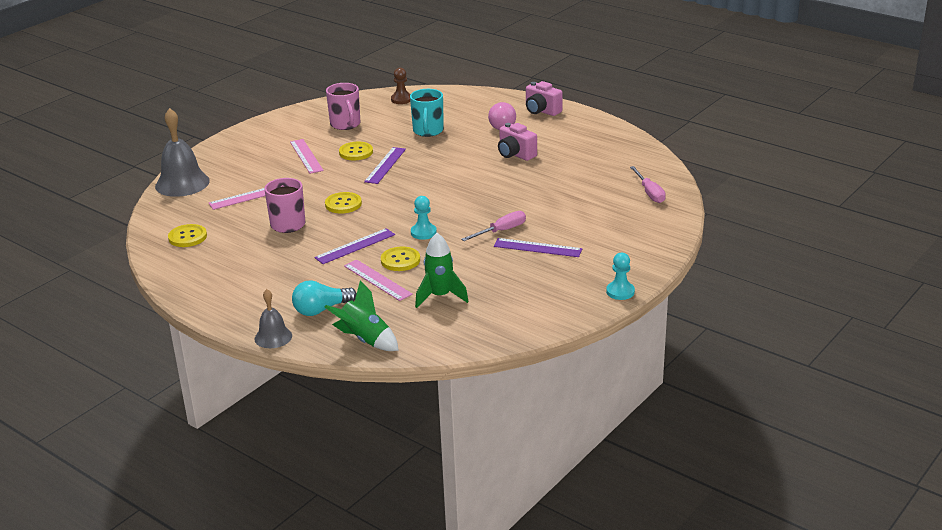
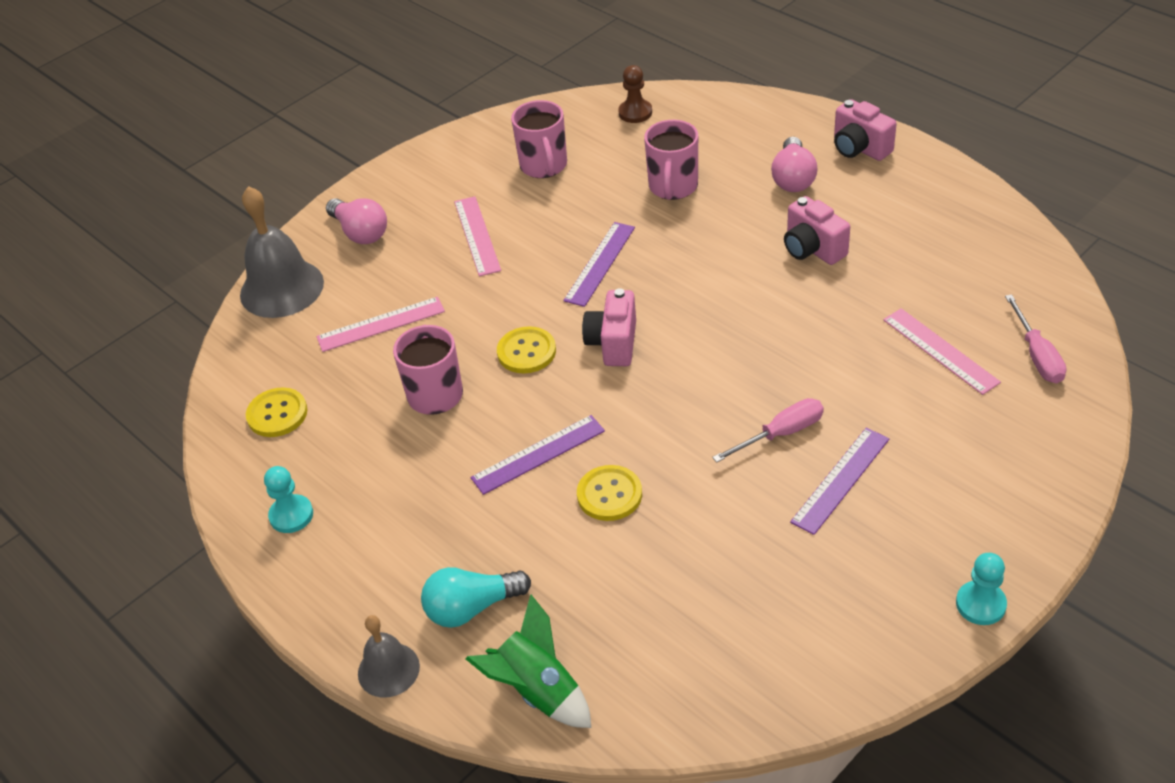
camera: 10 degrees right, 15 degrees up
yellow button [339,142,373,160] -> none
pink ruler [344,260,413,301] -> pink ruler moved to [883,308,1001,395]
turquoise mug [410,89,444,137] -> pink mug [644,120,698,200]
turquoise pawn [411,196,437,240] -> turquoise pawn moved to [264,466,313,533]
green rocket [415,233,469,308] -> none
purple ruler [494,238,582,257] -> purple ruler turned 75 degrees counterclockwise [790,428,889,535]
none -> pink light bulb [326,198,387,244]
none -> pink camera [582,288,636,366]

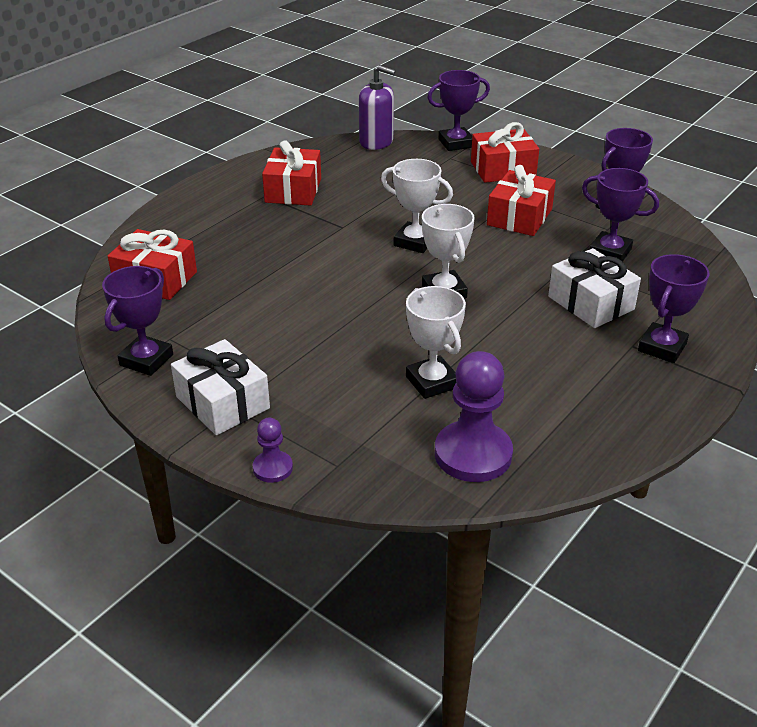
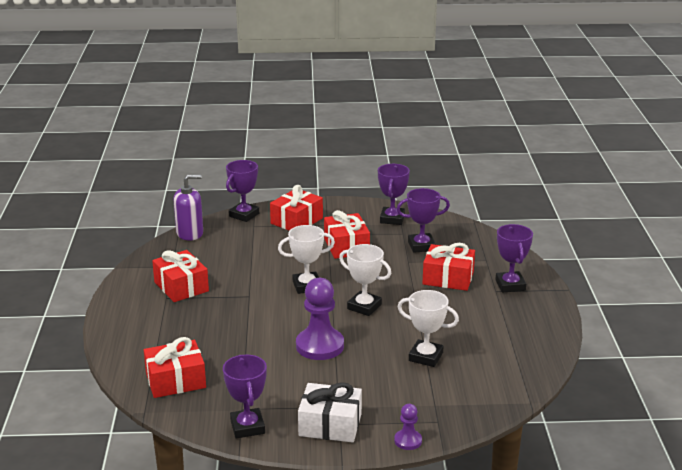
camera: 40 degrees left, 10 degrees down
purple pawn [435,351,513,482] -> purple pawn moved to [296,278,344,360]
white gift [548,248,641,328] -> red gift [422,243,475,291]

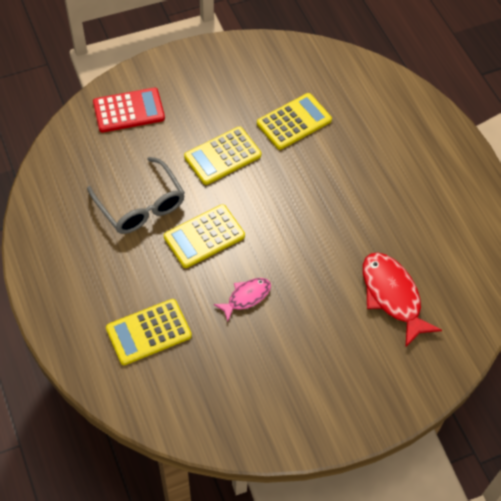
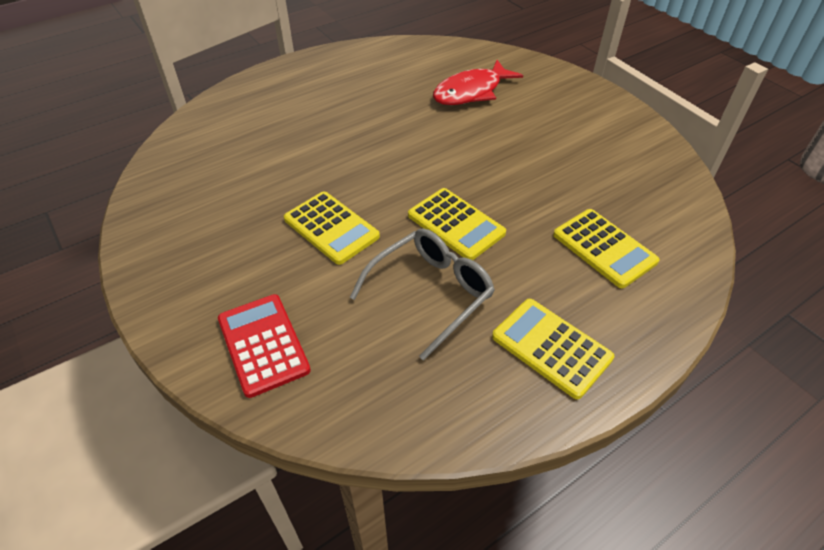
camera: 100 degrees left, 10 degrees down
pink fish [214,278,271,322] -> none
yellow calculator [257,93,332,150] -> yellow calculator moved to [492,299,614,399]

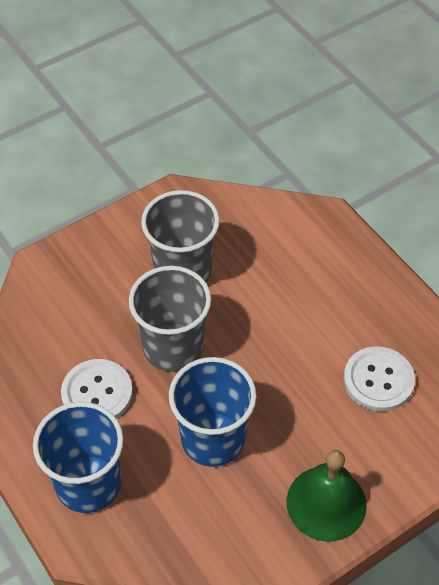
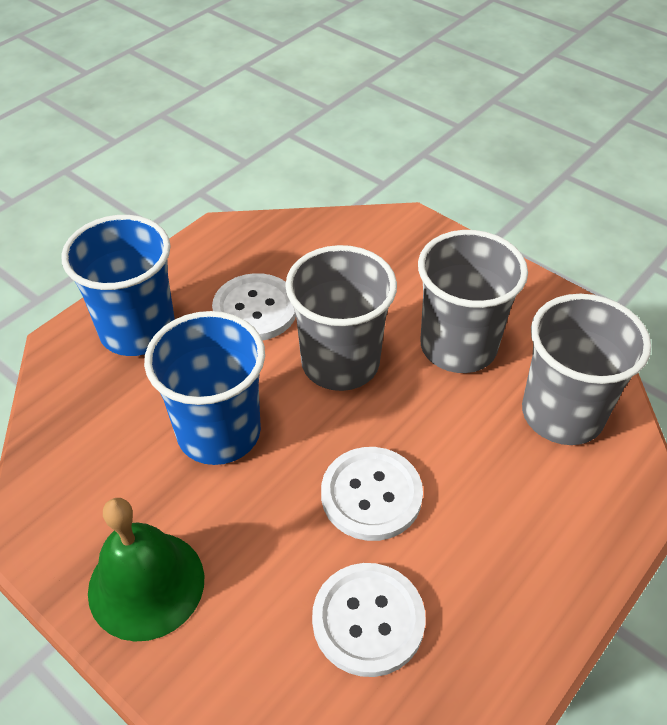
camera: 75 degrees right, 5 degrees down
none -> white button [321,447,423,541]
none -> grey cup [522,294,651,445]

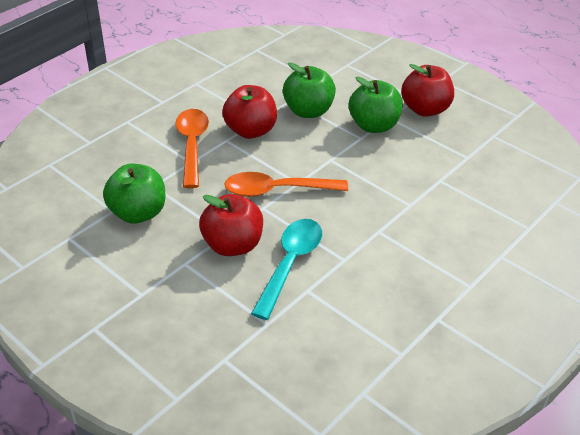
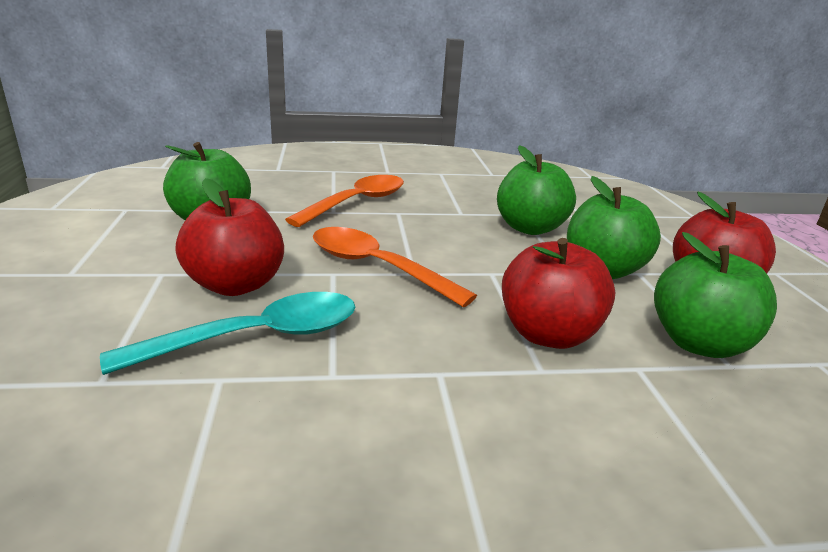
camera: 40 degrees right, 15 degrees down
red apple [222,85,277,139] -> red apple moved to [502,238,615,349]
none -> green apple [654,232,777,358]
= = = = = = =
Exercise aim:
A faithful copy of the data above is wanted, with every image left out.

Response to the exercise:
camera: 10 degrees right, 15 degrees up
yellow button [339,142,373,160] -> none
pink ruler [344,260,413,301] -> pink ruler moved to [883,308,1001,395]
turquoise mug [410,89,444,137] -> pink mug [644,120,698,200]
turquoise pawn [411,196,437,240] -> turquoise pawn moved to [264,466,313,533]
green rocket [415,233,469,308] -> none
purple ruler [494,238,582,257] -> purple ruler turned 75 degrees counterclockwise [790,428,889,535]
none -> pink light bulb [326,198,387,244]
none -> pink camera [582,288,636,366]

camera: 40 degrees left, 10 degrees down
purple pawn [435,351,513,482] -> purple pawn moved to [296,278,344,360]
white gift [548,248,641,328] -> red gift [422,243,475,291]

camera: 100 degrees left, 10 degrees down
pink fish [214,278,271,322] -> none
yellow calculator [257,93,332,150] -> yellow calculator moved to [492,299,614,399]

camera: 75 degrees right, 5 degrees down
none -> white button [321,447,423,541]
none -> grey cup [522,294,651,445]

camera: 40 degrees right, 15 degrees down
red apple [222,85,277,139] -> red apple moved to [502,238,615,349]
none -> green apple [654,232,777,358]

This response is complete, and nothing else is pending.